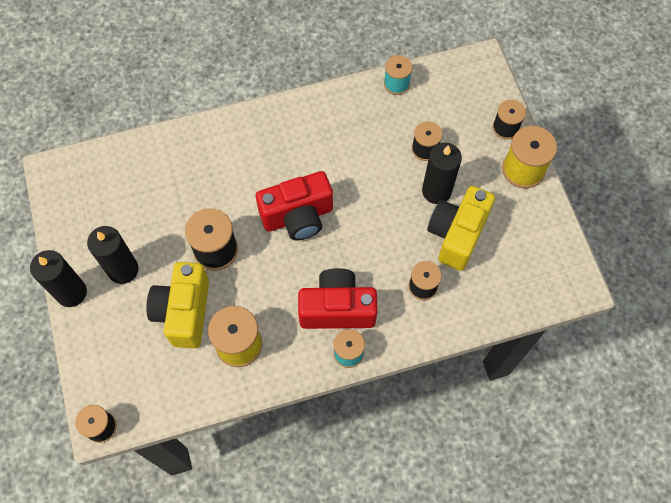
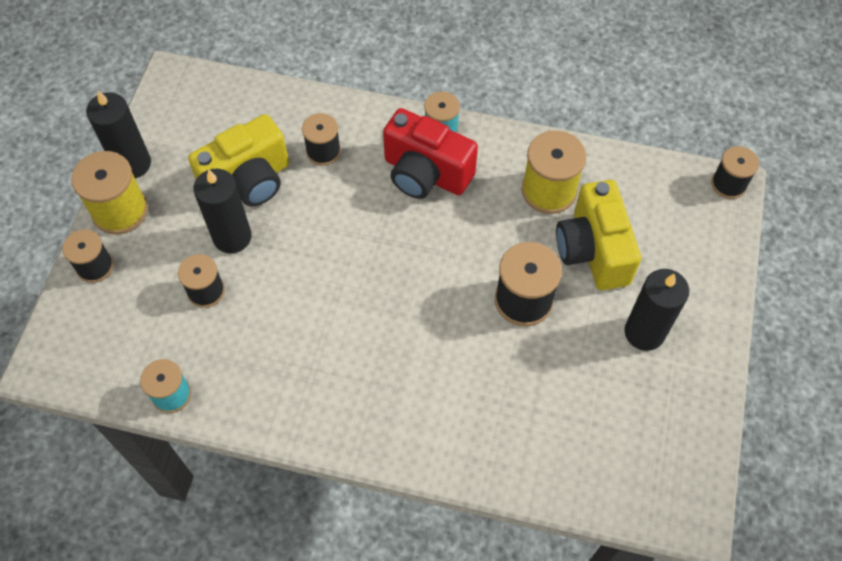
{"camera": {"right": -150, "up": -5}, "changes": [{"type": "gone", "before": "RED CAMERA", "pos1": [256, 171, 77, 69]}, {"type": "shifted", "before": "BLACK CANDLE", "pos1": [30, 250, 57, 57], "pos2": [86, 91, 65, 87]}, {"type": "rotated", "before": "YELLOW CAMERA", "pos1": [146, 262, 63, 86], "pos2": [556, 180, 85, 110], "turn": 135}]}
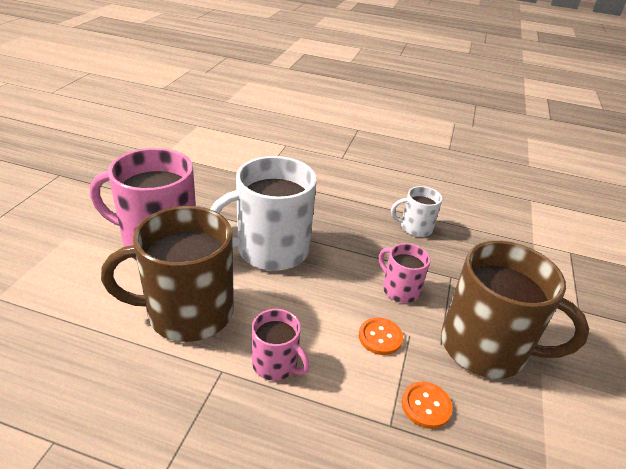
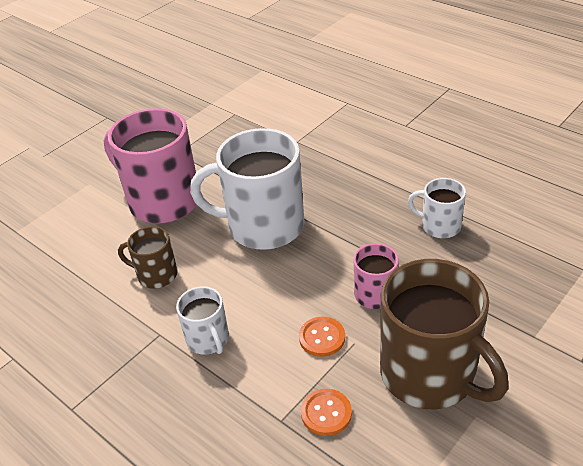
{"camera": {"right": 30, "up": 5}, "changes": [{"type": "repainted", "before": "PINK MUG", "after": "WHITE MUG", "pos1": [252, 309, 58, 72], "pos2": [176, 286, 53, 68]}, {"type": "scaled", "before": "BROWN MUG", "pos1": [101, 206, 133, 136], "pos2": [118, 226, 59, 63], "scale": 0.5}]}
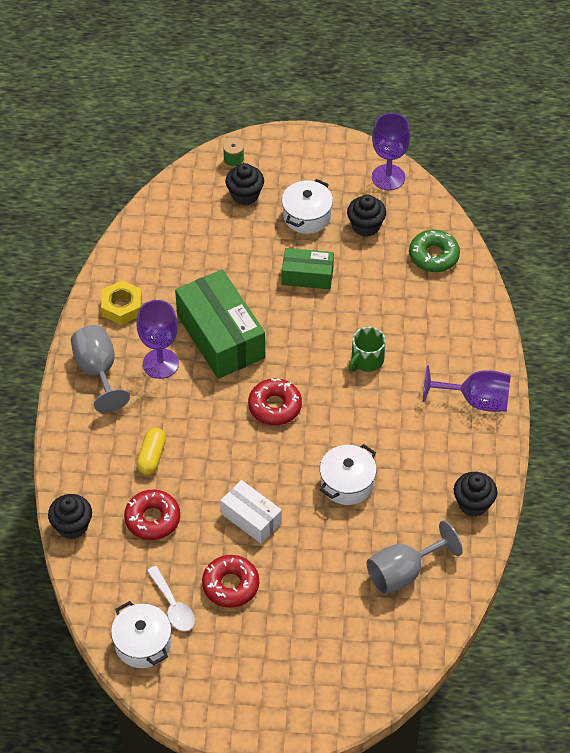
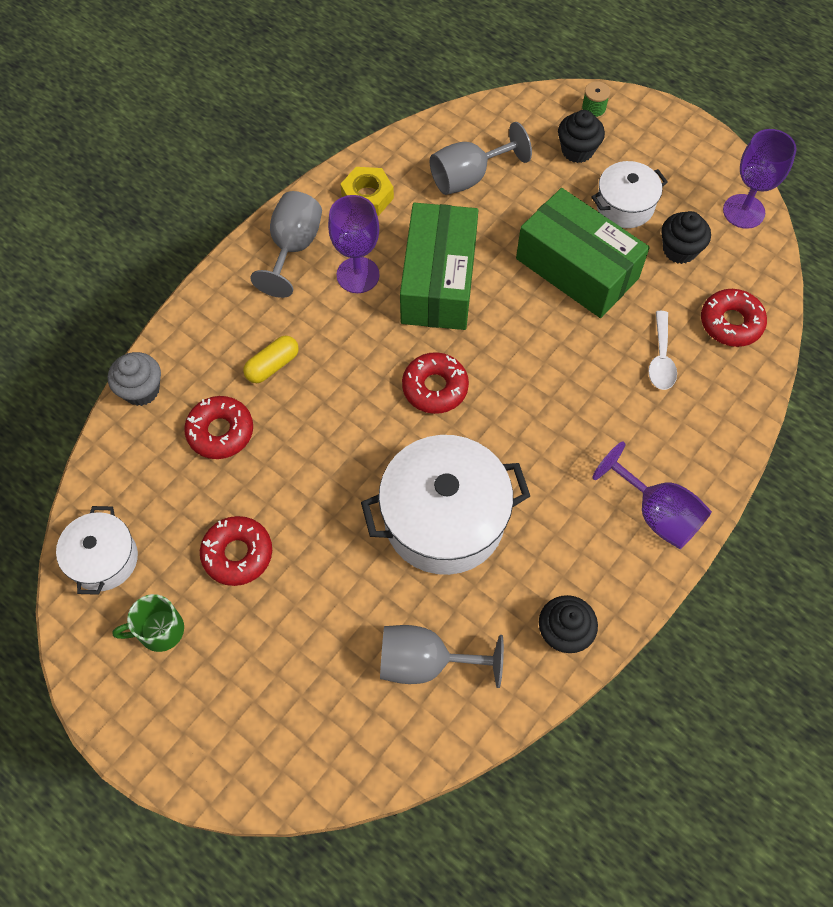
{"camera": {"right": 35, "up": 10}, "changes": [{"type": "gone", "before": "WHITE BOX", "pos1": [220, 480, 62, 63]}, {"type": "new", "after": "GREY GOBLET", "pos2": [430, 122, 102, 73]}, {"type": "shifted", "before": "WHITE SPOON", "pos1": [147, 566, 48, 65], "pos2": [649, 311, 28, 79]}, {"type": "shifted", "before": "GREEN MUG", "pos1": [348, 327, 38, 45], "pos2": [112, 594, 72, 58]}, {"type": "repainted", "before": "BLACK CUPCAKE", "after": "GREY CUPCAKE", "pos1": [48, 494, 44, 45], "pos2": [108, 352, 53, 54]}, {"type": "repainted", "before": "GREEN DONUT", "after": "RED DONUT", "pos1": [409, 230, 51, 42], "pos2": [701, 289, 66, 58]}, {"type": "scaled", "before": "GREEN BOX", "pos1": [282, 248, 52, 41], "pos2": [516, 188, 134, 130], "scale": 1.79}, {"type": "scaled", "before": "WHITE POT", "pos1": [320, 444, 57, 61], "pos2": [361, 435, 169, 140], "scale": 1.78}]}
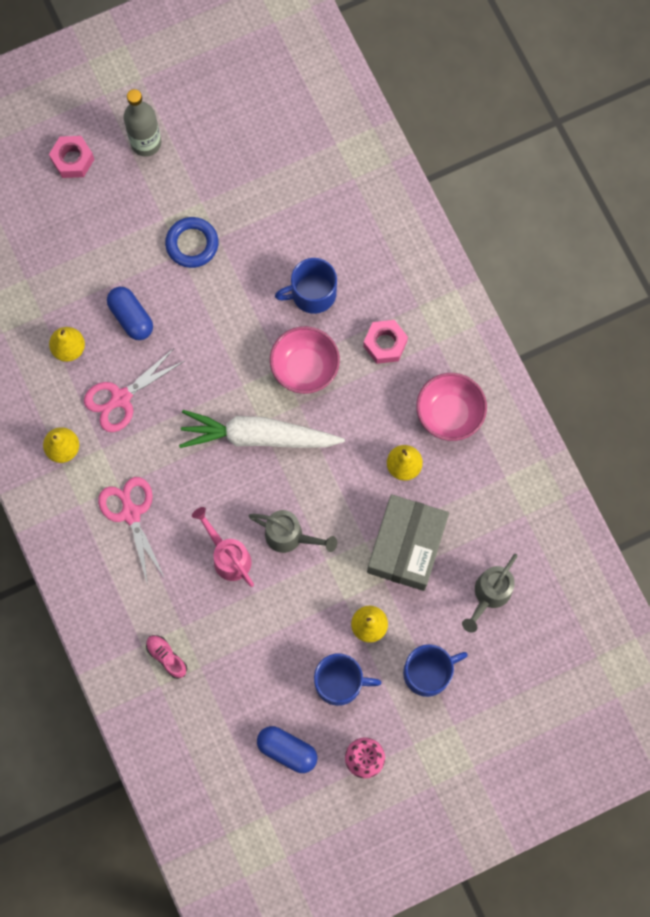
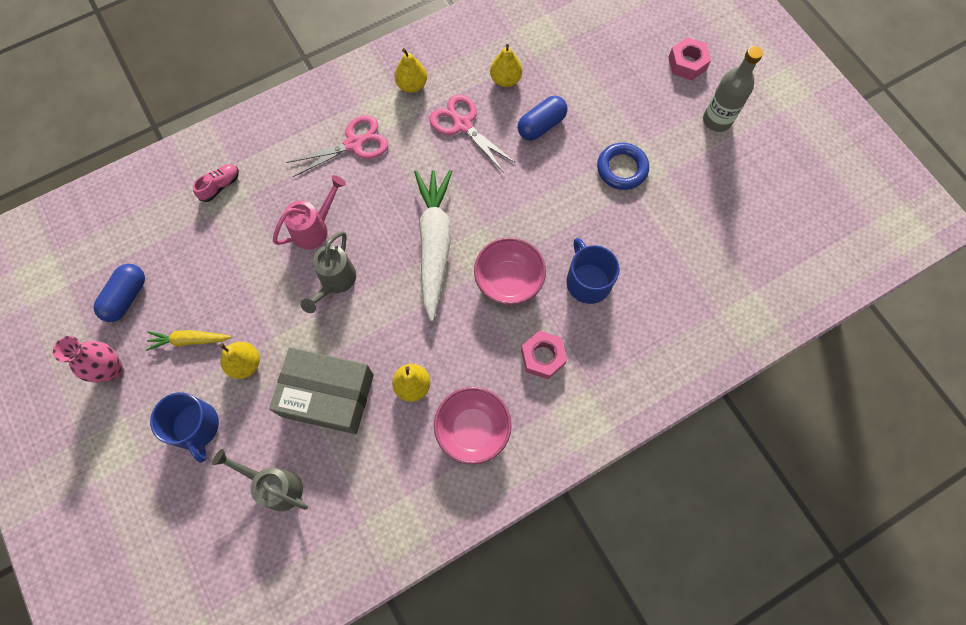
{"camera": {"right": 85, "up": -5}, "changes": [{"type": "swapped", "before": "BLUE MUG", "after": "YELLOW CARROT", "pos1": [314, 653, 67, 53], "pos2": [146, 330, 86, 21]}]}
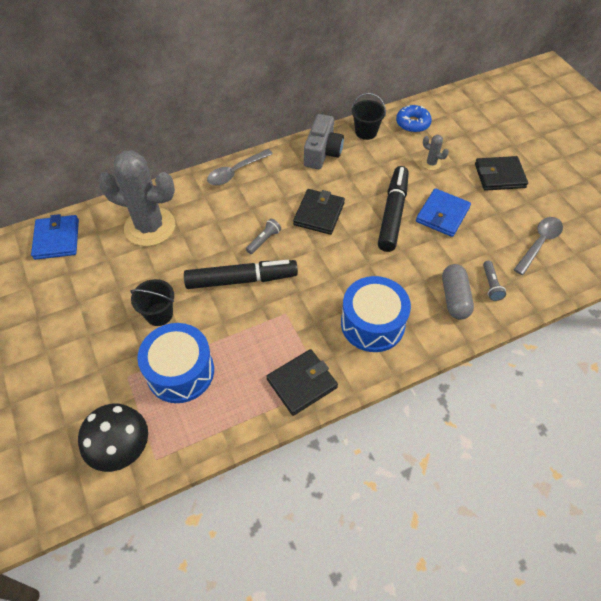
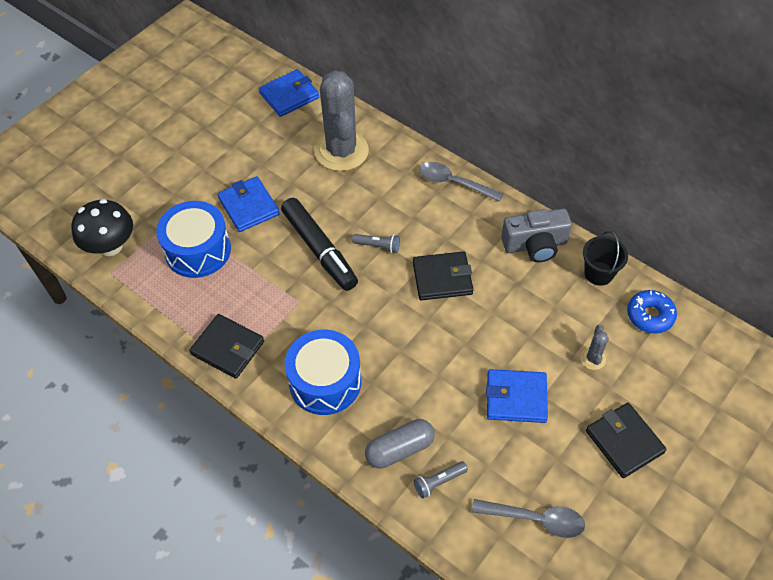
{"camera": {"right": 65, "up": 0}, "changes": [{"type": "gone", "before": "BLACK MARKER", "pos1": [378, 166, 31, 86]}, {"type": "swapped", "before": "BLACK BUCKET", "after": "BLUE WALLET", "pos1": [130, 279, 44, 47], "pos2": [217, 176, 63, 56]}]}
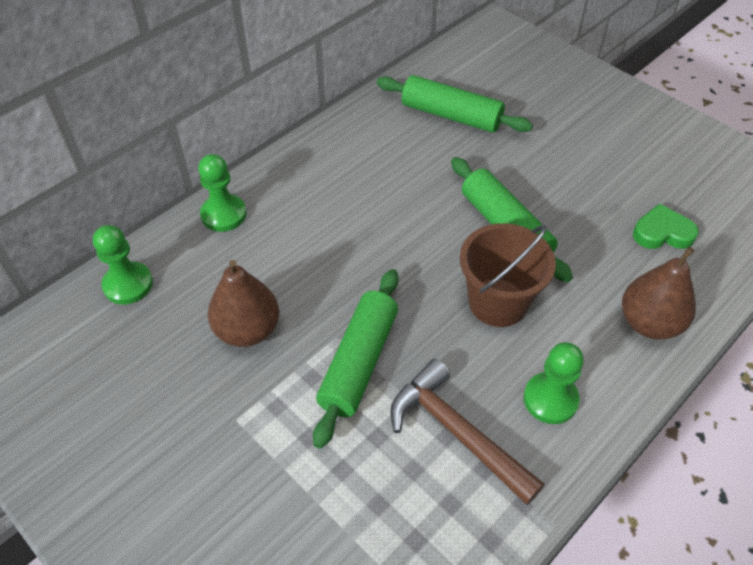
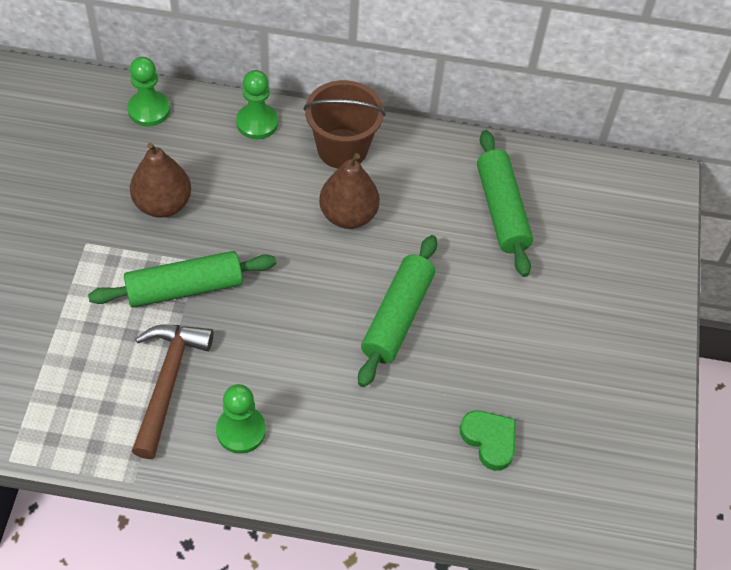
{"camera": {"right": 50, "up": 5}, "changes": [{"type": "shifted", "before": "BROWN BUCKET", "pos1": [460, 223, 96, 104], "pos2": [303, 80, 83, 89]}, {"type": "shifted", "before": "BROWN PEAR", "pos1": [622, 247, 74, 93], "pos2": [319, 153, 61, 76]}]}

- - -

# [TASK INSTRUCTIONS]
When you copy the data above, keep each line exact and omit the pictures.

# [TASK RESPONSE]
{"camera": {"right": -150, "up": -5}, "changes": [{"type": "gone", "before": "RED CAMERA", "pos1": [256, 171, 77, 69]}, {"type": "shifted", "before": "BLACK CANDLE", "pos1": [30, 250, 57, 57], "pos2": [86, 91, 65, 87]}, {"type": "rotated", "before": "YELLOW CAMERA", "pos1": [146, 262, 63, 86], "pos2": [556, 180, 85, 110], "turn": 135}]}
{"camera": {"right": 30, "up": 5}, "changes": [{"type": "repainted", "before": "PINK MUG", "after": "WHITE MUG", "pos1": [252, 309, 58, 72], "pos2": [176, 286, 53, 68]}, {"type": "scaled", "before": "BROWN MUG", "pos1": [101, 206, 133, 136], "pos2": [118, 226, 59, 63], "scale": 0.5}]}
{"camera": {"right": 35, "up": 10}, "changes": [{"type": "gone", "before": "WHITE BOX", "pos1": [220, 480, 62, 63]}, {"type": "new", "after": "GREY GOBLET", "pos2": [430, 122, 102, 73]}, {"type": "shifted", "before": "WHITE SPOON", "pos1": [147, 566, 48, 65], "pos2": [649, 311, 28, 79]}, {"type": "shifted", "before": "GREEN MUG", "pos1": [348, 327, 38, 45], "pos2": [112, 594, 72, 58]}, {"type": "repainted", "before": "BLACK CUPCAKE", "after": "GREY CUPCAKE", "pos1": [48, 494, 44, 45], "pos2": [108, 352, 53, 54]}, {"type": "repainted", "before": "GREEN DONUT", "after": "RED DONUT", "pos1": [409, 230, 51, 42], "pos2": [701, 289, 66, 58]}, {"type": "scaled", "before": "GREEN BOX", "pos1": [282, 248, 52, 41], "pos2": [516, 188, 134, 130], "scale": 1.79}, {"type": "scaled", "before": "WHITE POT", "pos1": [320, 444, 57, 61], "pos2": [361, 435, 169, 140], "scale": 1.78}]}
{"camera": {"right": 85, "up": -5}, "changes": [{"type": "swapped", "before": "BLUE MUG", "after": "YELLOW CARROT", "pos1": [314, 653, 67, 53], "pos2": [146, 330, 86, 21]}]}
{"camera": {"right": 65, "up": 0}, "changes": [{"type": "gone", "before": "BLACK MARKER", "pos1": [378, 166, 31, 86]}, {"type": "swapped", "before": "BLACK BUCKET", "after": "BLUE WALLET", "pos1": [130, 279, 44, 47], "pos2": [217, 176, 63, 56]}]}
{"camera": {"right": 50, "up": 5}, "changes": [{"type": "shifted", "before": "BROWN BUCKET", "pos1": [460, 223, 96, 104], "pos2": [303, 80, 83, 89]}, {"type": "shifted", "before": "BROWN PEAR", "pos1": [622, 247, 74, 93], "pos2": [319, 153, 61, 76]}]}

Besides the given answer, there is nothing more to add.